Look for the line that has "purple brick D10 level 2 -> none" in the material below; please repeat it and every line after it, exactly, up to and including the line that has "pink plate J8", and nothing else.

[Supplied material — start]

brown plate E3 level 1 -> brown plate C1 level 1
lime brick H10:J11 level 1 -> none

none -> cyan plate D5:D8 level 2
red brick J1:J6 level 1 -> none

[Supplied material — finish]
[Supplied material — start]

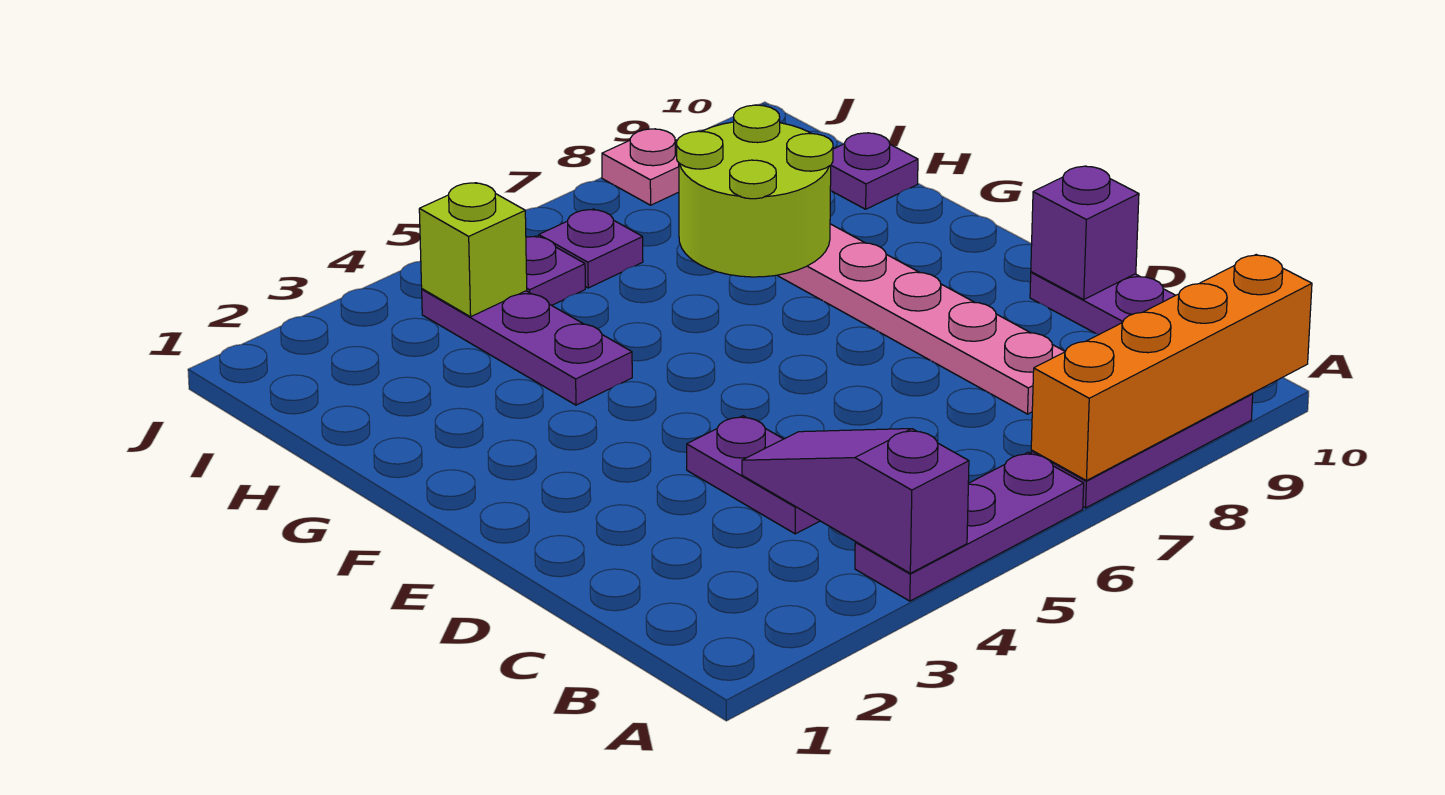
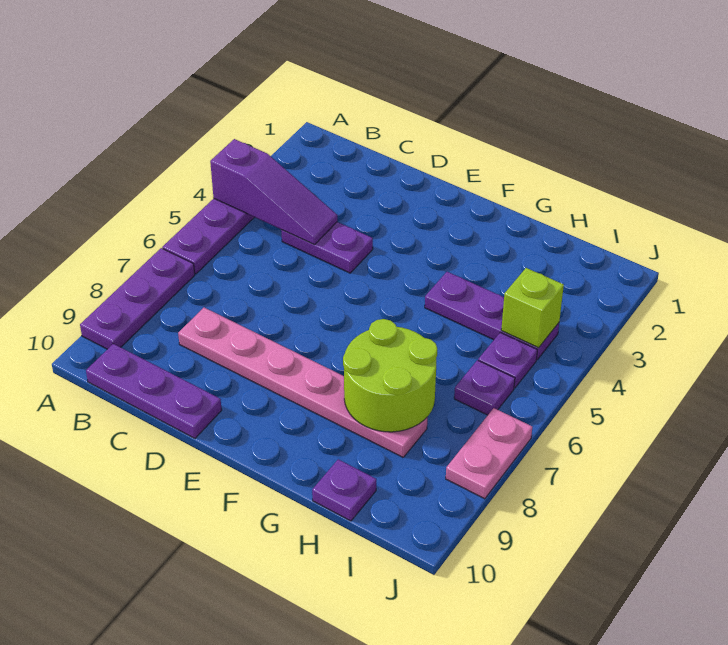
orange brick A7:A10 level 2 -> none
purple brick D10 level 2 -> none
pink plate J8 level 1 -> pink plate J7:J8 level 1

[Supplied material — finish]

## [Solved exercise]
purple brick D10 level 2 -> none
pink plate J8 level 1 -> pink plate J7:J8 level 1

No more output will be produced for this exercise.